Source material:
━━━━━━
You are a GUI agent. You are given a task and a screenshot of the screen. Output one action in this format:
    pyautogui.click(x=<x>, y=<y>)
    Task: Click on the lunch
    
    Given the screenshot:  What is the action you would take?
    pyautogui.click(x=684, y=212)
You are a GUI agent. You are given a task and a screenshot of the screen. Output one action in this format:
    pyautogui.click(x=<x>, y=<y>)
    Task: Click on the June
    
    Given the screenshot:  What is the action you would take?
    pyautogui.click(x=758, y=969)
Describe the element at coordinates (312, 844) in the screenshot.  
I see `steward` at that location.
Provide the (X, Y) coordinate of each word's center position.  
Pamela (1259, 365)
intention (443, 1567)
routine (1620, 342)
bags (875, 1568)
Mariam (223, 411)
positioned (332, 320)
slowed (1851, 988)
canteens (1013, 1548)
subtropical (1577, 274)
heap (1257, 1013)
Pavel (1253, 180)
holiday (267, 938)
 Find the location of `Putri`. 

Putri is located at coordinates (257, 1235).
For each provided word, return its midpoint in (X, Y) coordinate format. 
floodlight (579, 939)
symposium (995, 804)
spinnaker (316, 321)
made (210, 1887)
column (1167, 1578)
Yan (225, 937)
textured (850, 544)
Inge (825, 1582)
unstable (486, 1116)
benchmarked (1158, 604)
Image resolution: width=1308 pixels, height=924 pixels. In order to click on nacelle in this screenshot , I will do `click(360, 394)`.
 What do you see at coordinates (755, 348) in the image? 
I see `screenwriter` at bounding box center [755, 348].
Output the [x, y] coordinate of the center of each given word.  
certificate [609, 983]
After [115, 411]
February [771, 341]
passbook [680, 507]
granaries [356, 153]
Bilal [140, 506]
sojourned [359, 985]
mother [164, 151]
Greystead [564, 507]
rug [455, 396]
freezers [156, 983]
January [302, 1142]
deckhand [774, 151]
━━━━━━
What is required: Give back all of the material above with every "GUI agent" changed to "computer assistant" and everything else left the same.

Exercise output:
You are a computer assistant. You are given a task and a screenshot of the screen. Output one action in this format:
    pyautogui.click(x=<x>, y=<y>)
    Task: Click on the lunch
    
    Given the screenshot:  What is the action you would take?
    pyautogui.click(x=684, y=212)
You are a computer assistant. You are given a task and a screenshot of the screen. Output one action in this format:
    pyautogui.click(x=<x>, y=<y>)
    Task: Click on the June
    
    Given the screenshot:  What is the action you would take?
    pyautogui.click(x=758, y=969)
Describe the element at coordinates (312, 844) in the screenshot.  
I see `steward` at that location.
Provide the (X, Y) coordinate of each word's center position.  
Pamela (1259, 365)
intention (443, 1567)
routine (1620, 342)
bags (875, 1568)
Mariam (223, 411)
positioned (332, 320)
slowed (1851, 988)
canteens (1013, 1548)
subtropical (1577, 274)
heap (1257, 1013)
Pavel (1253, 180)
holiday (267, 938)
 Find the location of `Putri`. 

Putri is located at coordinates (257, 1235).
For each provided word, return its midpoint in (X, Y) coordinate format. 
floodlight (579, 939)
symposium (995, 804)
spinnaker (316, 321)
made (210, 1887)
column (1167, 1578)
Yan (225, 937)
textured (850, 544)
Inge (825, 1582)
unstable (486, 1116)
benchmarked (1158, 604)
Image resolution: width=1308 pixels, height=924 pixels. In order to click on nacelle in this screenshot , I will do `click(360, 394)`.
 What do you see at coordinates (755, 348) in the image? 
I see `screenwriter` at bounding box center [755, 348].
Output the [x, y] coordinate of the center of each given word.  
certificate [609, 983]
After [115, 411]
February [771, 341]
passbook [680, 507]
granaries [356, 153]
Bilal [140, 506]
sojourned [359, 985]
mother [164, 151]
Greystead [564, 507]
rug [455, 396]
freezers [156, 983]
January [302, 1142]
deckhand [774, 151]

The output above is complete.